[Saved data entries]
Segment Open

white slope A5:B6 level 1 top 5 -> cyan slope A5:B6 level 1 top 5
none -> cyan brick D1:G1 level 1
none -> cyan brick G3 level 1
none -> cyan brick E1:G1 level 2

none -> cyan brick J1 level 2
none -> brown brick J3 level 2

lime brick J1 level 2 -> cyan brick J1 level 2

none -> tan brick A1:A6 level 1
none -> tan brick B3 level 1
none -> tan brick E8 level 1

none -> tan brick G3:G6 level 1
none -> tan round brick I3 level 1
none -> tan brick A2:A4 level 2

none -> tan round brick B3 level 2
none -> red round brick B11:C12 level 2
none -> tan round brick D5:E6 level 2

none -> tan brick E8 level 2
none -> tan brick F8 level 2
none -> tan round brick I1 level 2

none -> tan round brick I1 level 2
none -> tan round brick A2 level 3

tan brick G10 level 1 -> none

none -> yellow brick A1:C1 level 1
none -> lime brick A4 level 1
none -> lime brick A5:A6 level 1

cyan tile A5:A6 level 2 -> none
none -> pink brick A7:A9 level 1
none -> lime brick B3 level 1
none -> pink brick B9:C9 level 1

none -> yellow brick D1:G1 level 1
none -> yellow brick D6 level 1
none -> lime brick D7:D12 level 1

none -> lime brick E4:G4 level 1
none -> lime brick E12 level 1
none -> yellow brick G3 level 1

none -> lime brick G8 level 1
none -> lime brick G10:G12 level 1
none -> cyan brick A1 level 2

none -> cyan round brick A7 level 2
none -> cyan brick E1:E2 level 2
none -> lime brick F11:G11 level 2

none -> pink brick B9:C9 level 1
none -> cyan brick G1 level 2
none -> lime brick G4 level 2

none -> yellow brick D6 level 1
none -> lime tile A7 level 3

Segment Closed

Task item:
For the string "lime", tally the lines above that contain it and give only the figure.

Reply to the task:
12